=== Information shown ===

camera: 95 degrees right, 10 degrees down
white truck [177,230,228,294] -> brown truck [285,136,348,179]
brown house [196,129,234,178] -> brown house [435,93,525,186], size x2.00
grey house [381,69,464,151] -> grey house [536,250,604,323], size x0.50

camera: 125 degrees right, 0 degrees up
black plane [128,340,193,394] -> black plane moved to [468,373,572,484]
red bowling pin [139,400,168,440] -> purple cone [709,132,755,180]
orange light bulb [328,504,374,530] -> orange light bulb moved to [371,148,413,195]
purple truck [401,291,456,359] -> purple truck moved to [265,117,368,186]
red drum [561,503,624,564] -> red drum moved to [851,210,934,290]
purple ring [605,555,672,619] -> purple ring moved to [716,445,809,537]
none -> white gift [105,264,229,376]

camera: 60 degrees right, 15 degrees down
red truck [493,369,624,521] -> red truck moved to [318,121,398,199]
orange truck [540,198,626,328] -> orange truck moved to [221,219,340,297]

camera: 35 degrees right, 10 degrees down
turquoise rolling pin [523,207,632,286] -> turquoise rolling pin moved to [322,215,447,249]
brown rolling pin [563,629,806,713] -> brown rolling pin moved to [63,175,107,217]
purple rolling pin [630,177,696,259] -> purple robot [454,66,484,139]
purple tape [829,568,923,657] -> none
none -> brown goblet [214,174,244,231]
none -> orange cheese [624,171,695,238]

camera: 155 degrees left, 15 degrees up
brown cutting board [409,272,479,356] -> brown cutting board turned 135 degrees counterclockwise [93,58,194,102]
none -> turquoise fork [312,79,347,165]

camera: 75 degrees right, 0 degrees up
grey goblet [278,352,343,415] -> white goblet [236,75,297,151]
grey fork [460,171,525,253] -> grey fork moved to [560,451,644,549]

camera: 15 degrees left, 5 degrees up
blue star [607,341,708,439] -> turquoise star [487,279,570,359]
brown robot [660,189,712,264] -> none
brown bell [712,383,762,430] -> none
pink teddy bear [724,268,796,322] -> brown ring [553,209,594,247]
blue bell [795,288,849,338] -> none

===

(Required work) May I have exactly the lines from the one containing "none -> turquoise fork [312,79,347,165]" through the last line of the data, both included?

(Problem solution)
none -> turquoise fork [312,79,347,165]

camera: 75 degrees right, 0 degrees up
grey goblet [278,352,343,415] -> white goblet [236,75,297,151]
grey fork [460,171,525,253] -> grey fork moved to [560,451,644,549]

camera: 15 degrees left, 5 degrees up
blue star [607,341,708,439] -> turquoise star [487,279,570,359]
brown robot [660,189,712,264] -> none
brown bell [712,383,762,430] -> none
pink teddy bear [724,268,796,322] -> brown ring [553,209,594,247]
blue bell [795,288,849,338] -> none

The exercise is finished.